[Available data]
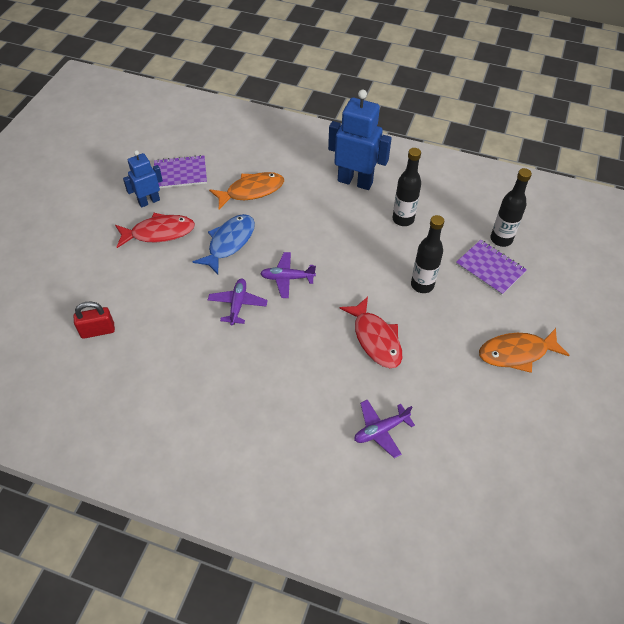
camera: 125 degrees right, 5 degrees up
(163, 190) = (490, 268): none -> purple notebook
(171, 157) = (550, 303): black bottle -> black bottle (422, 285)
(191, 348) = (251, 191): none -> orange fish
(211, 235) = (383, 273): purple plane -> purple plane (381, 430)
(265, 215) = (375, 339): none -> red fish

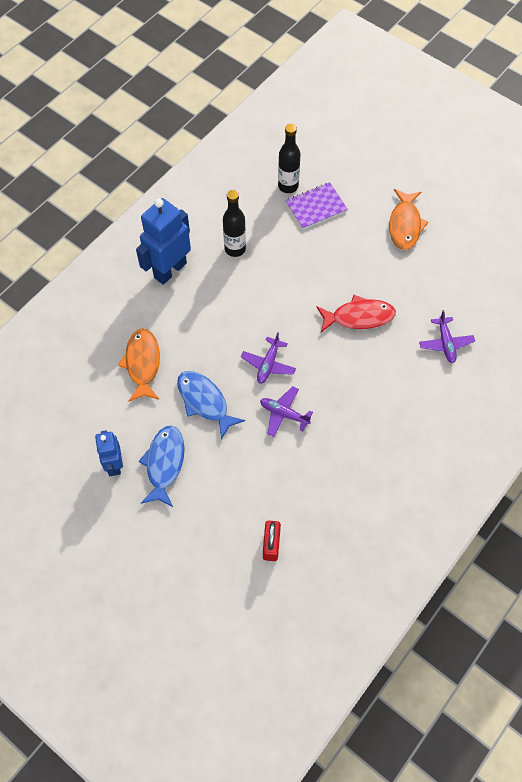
camera: 70 degrees left, 10 degrees up
(159, 233) = (164, 463): red fish -> blue fish
(180, 173) = (85, 424): purple notebook -> none
(422, 285) = (315, 262): black bottle -> none

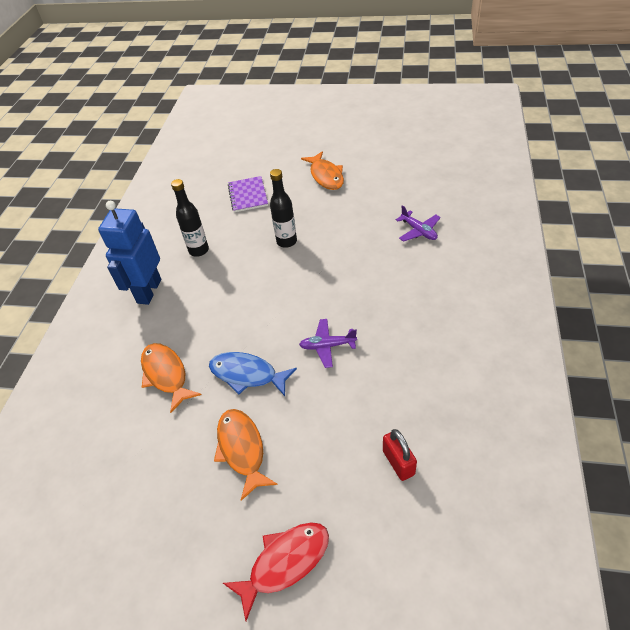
camera: 25 degrees left, 15 degrees down
(114, 464) = (189, 480): blue robot -> none
(164, 463) = (242, 449): blue fish -> orange fish
(268, 364) = (286, 316): purple plane -> none
(288, 186) = (215, 193): black bottle -> black bottle (286, 241)
(316, 207) = (248, 195): purple notebook -> purple notebook turned 45 degrees counterclockwise
(359, 317) = (337, 247): red fish -> red fish (285, 563)

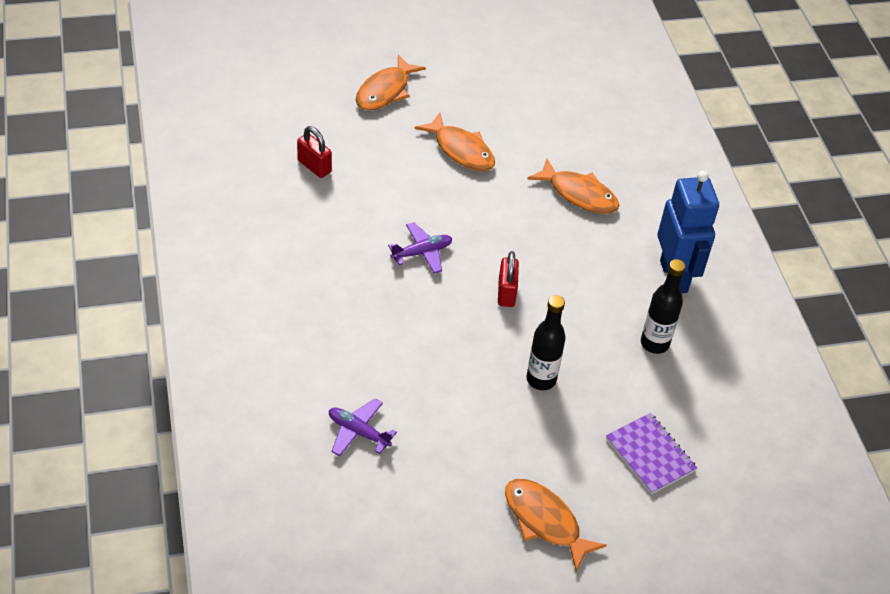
camera: 150 degrees right, 0 degrees up
(247, 374) = (494, 209): blue fish -> none
(277, 301) = (506, 293): none -> red padlock
(285, 563) = (385, 91): red fish -> orange fish

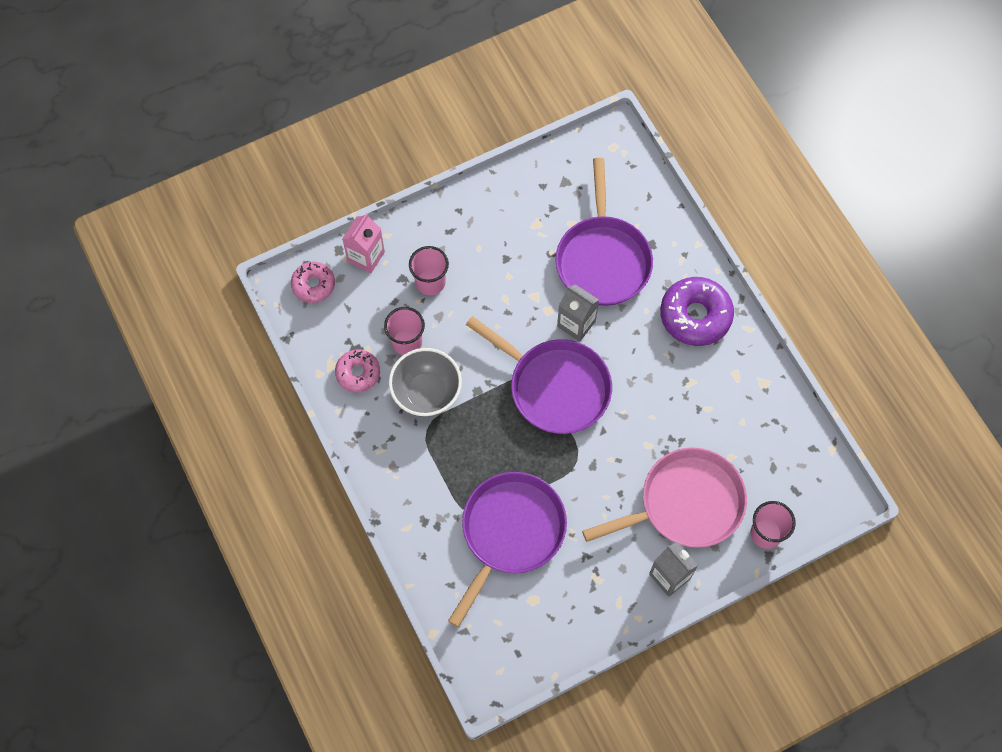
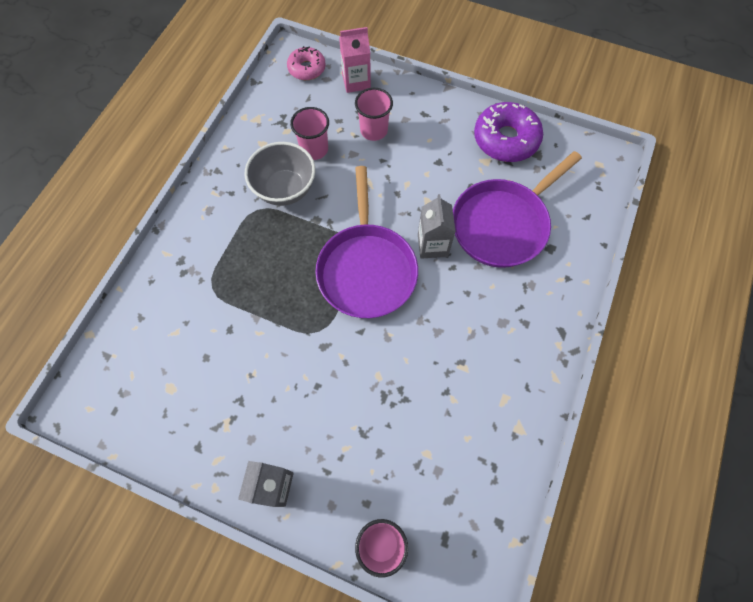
camera: 50 degrees right, 0 degrees up
(358, 373) = (264, 138): pink donut -> none
(510, 532) = (216, 327): purple pan -> none
(685, 504) = (351, 447): pink pan -> none
(695, 316) = (524, 326): purple donut -> purple donut (505, 139)

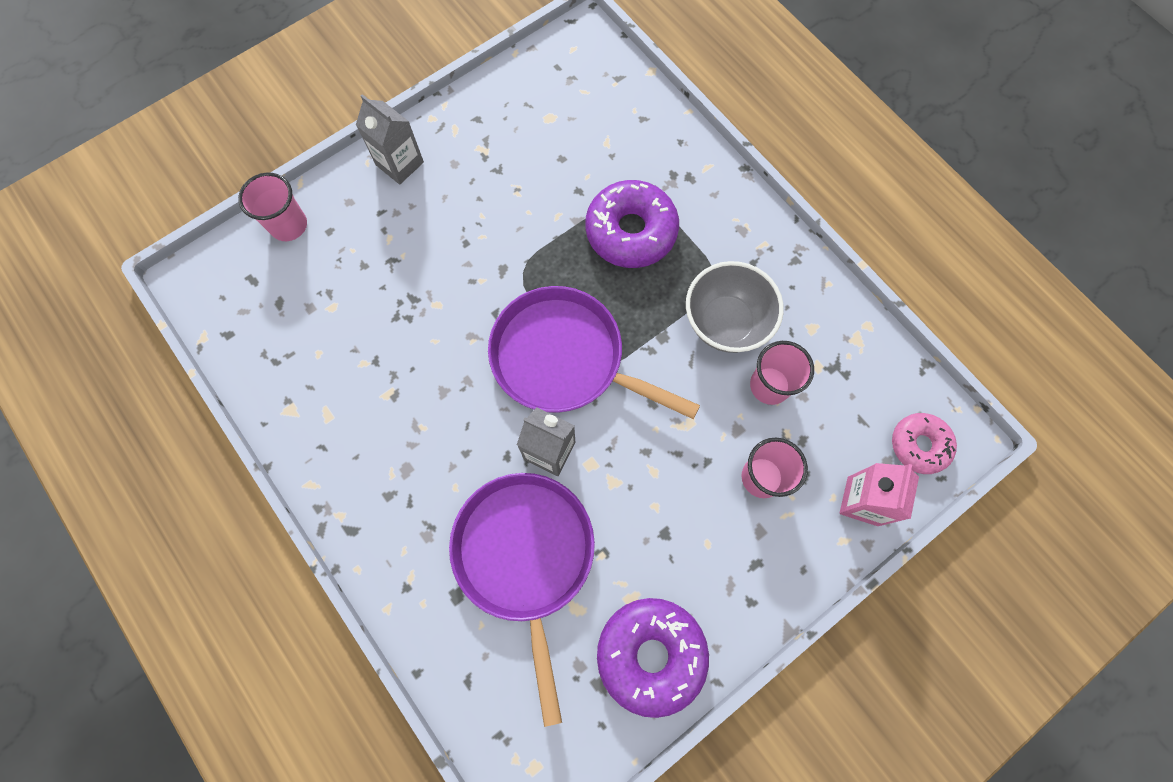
camera: 120 degrees right, 5 degrees up
(246, 276) = (631, 231): none -> purple donut

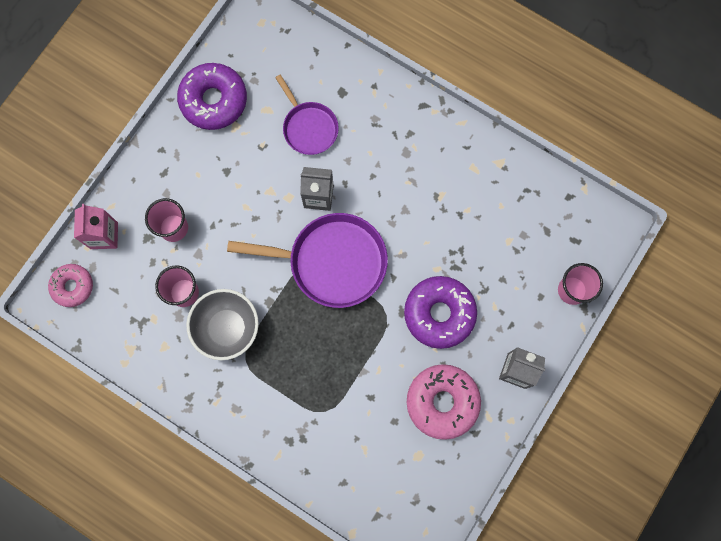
camera: 160 degrees right, 5 degrees up
(499, 160) = (442, 402): none -> pink donut
(525, 557) = (309, 127): purple pan -> purple pan, size x0.59
(631, 231) = (319, 377): purple donut -> purple donut (439, 313)

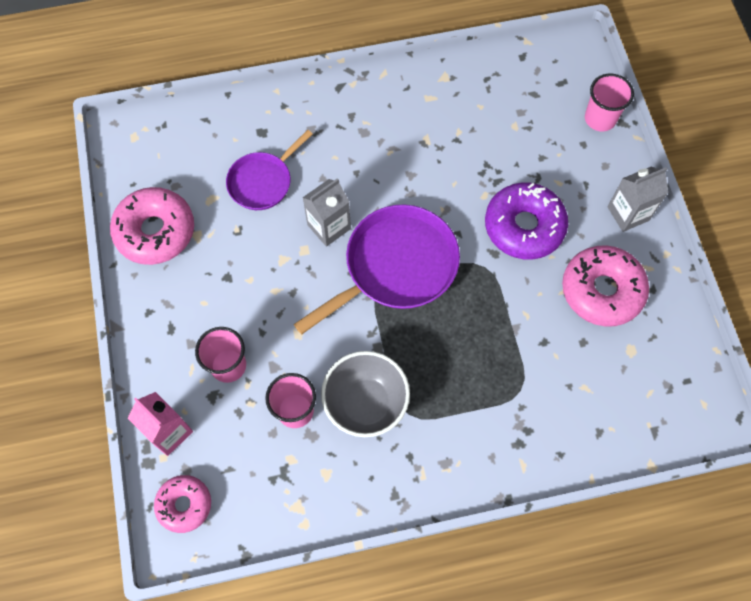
camera: 45 degrees left, 10 degrees down
(214, 100) = (155, 231): purple donut -> pink donut
(309, 127) = (263, 182): purple pan -> purple pan turned 120 degrees clockwise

[Your assignment]
Above are records; write out the lines from the one with "(265, 215) = (375, 339): none -> red fish" down to the one with "(268, 364) = (286, 316): purple plane -> none", exactly, leaving the pictures out.

[Response to this task]
(265, 215) = (375, 339): none -> red fish

camera: 70 degrees left, 10 degrees up
(159, 233) = (164, 463): red fish -> blue fish
(180, 173) = (85, 424): purple notebook -> none
(422, 285) = (315, 262): black bottle -> none

camera: 25 degrees left, 15 degrees down
(114, 464) = (189, 480): blue robot -> none
(164, 463) = (242, 449): blue fish -> orange fish
(268, 364) = (286, 316): purple plane -> none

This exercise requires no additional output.